> Source data:
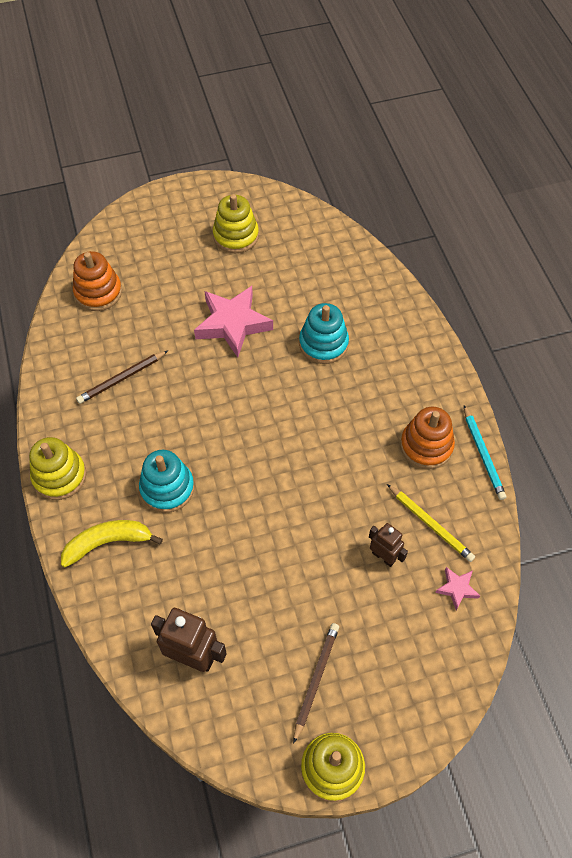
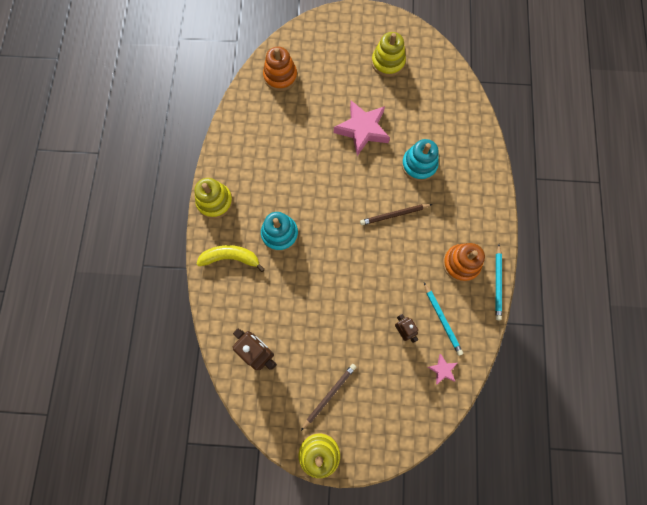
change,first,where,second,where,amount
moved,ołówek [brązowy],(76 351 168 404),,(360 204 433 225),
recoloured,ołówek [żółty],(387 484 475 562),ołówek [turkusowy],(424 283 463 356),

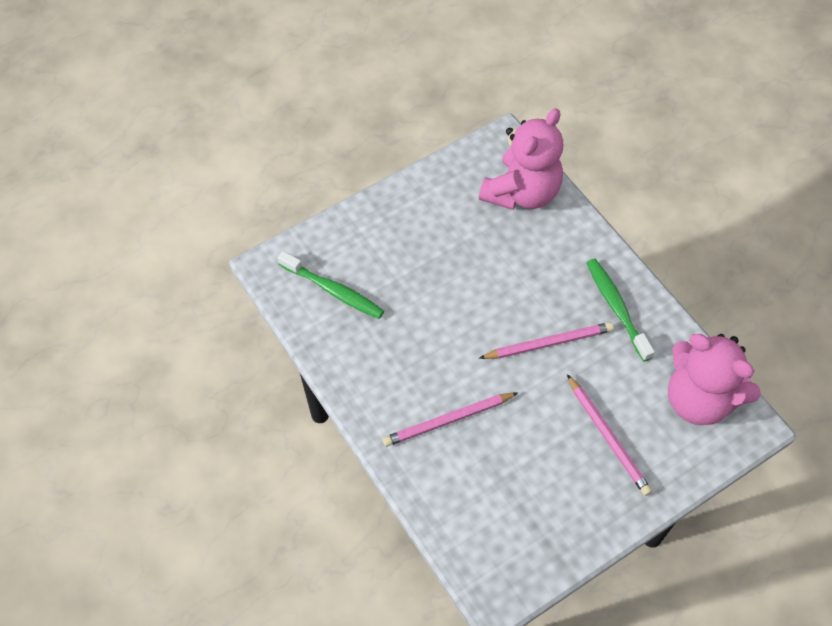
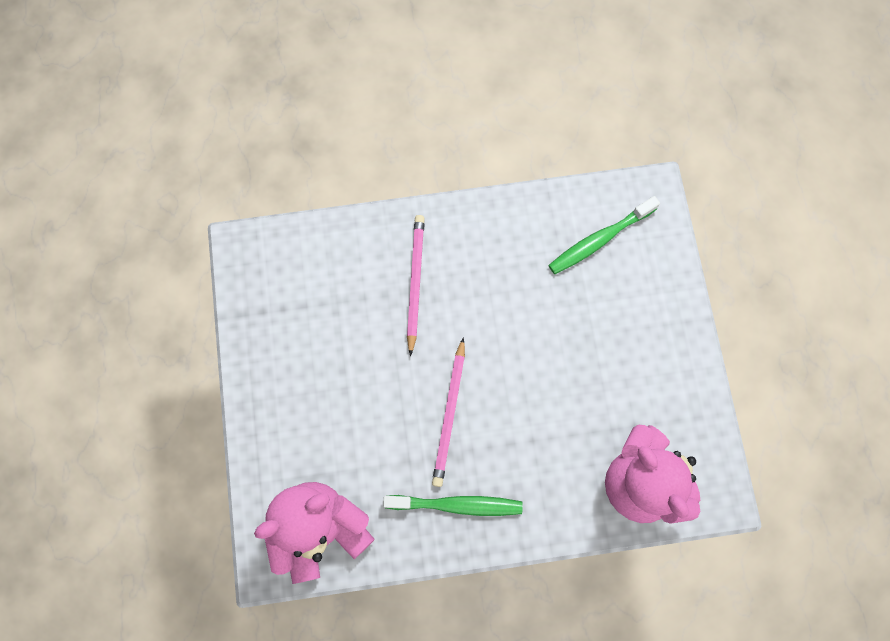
change,first,where,second,where,amount
removed,ołówek [różowy],(567 374 652 496),,,

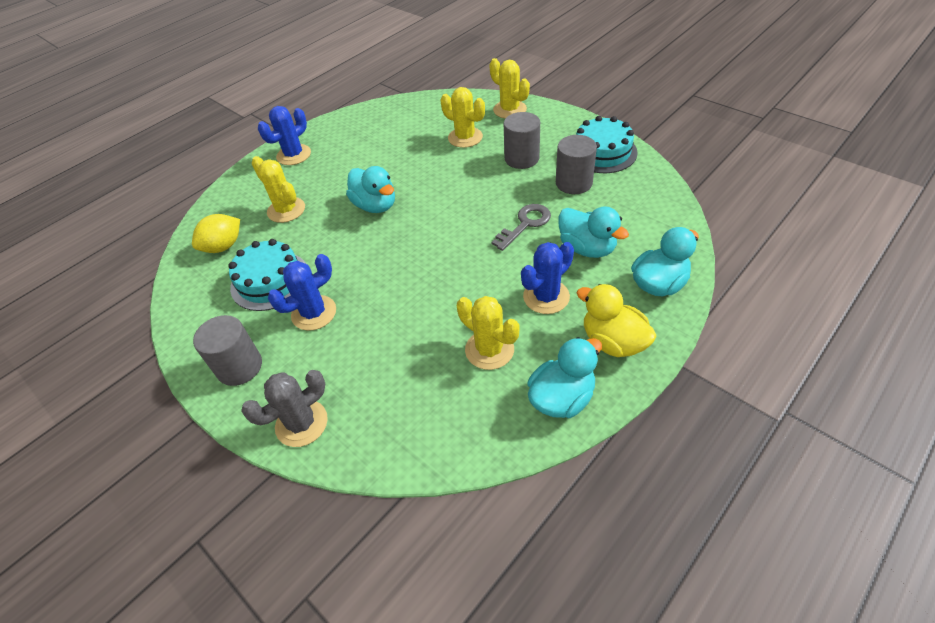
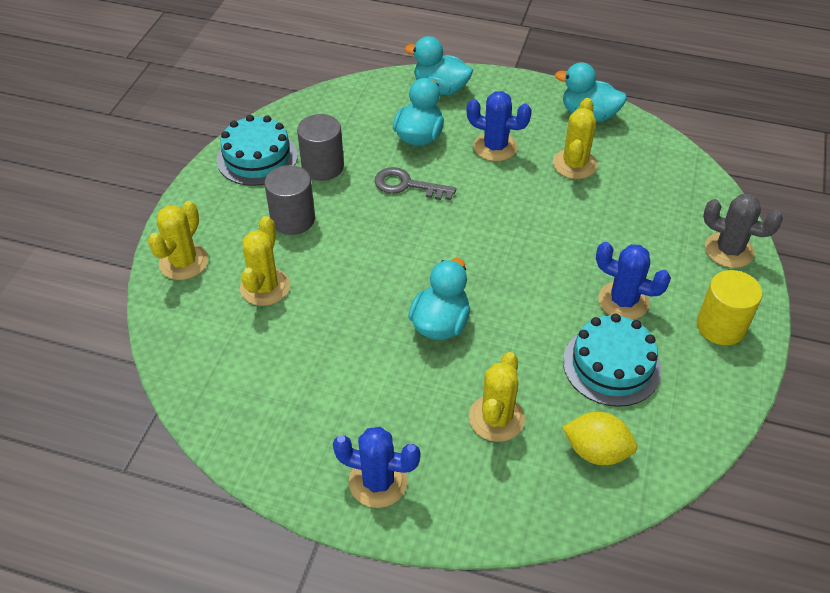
change,first,where,second,where,amount
removed,kaczka [żółty],(577 284 656 357),,,
recoloured,walec [szary],(193 315 262 386),walec [żółty],(697 270 762 345),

> Work task: Reproduce the data word for word without its images.

> Reply to the exercise:
change,first,where,second,where,amount
moved,ołówek [brązowy],(76 351 168 404),,(360 204 433 225),
recoloured,ołówek [żółty],(387 484 475 562),ołówek [turkusowy],(424 283 463 356),

change,first,where,second,where,amount
removed,ołówek [różowy],(567 374 652 496),,,

change,first,where,second,where,amount
removed,kaczka [żółty],(577 284 656 357),,,
recoloured,walec [szary],(193 315 262 386),walec [żółty],(697 270 762 345),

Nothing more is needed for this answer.